• **WHAT TO DO**
Repeat everything in the listing exactly, except for the images.

• **SOURCE MATERIAL**
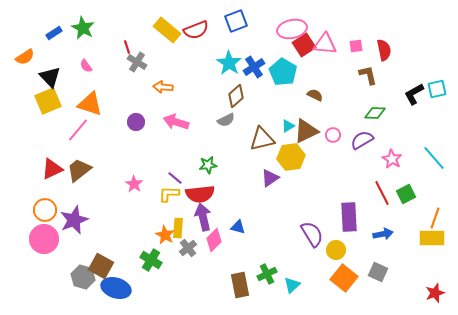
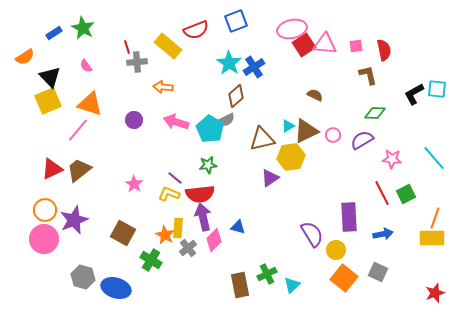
yellow rectangle at (167, 30): moved 1 px right, 16 px down
gray cross at (137, 62): rotated 36 degrees counterclockwise
cyan pentagon at (283, 72): moved 73 px left, 57 px down
cyan square at (437, 89): rotated 18 degrees clockwise
purple circle at (136, 122): moved 2 px left, 2 px up
pink star at (392, 159): rotated 24 degrees counterclockwise
yellow L-shape at (169, 194): rotated 20 degrees clockwise
brown square at (101, 266): moved 22 px right, 33 px up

• **TASK OUTPUT**
yellow rectangle at (167, 30): moved 1 px right, 16 px down
gray cross at (137, 62): rotated 36 degrees counterclockwise
cyan pentagon at (283, 72): moved 73 px left, 57 px down
cyan square at (437, 89): rotated 18 degrees clockwise
purple circle at (136, 122): moved 2 px left, 2 px up
pink star at (392, 159): rotated 24 degrees counterclockwise
yellow L-shape at (169, 194): rotated 20 degrees clockwise
brown square at (101, 266): moved 22 px right, 33 px up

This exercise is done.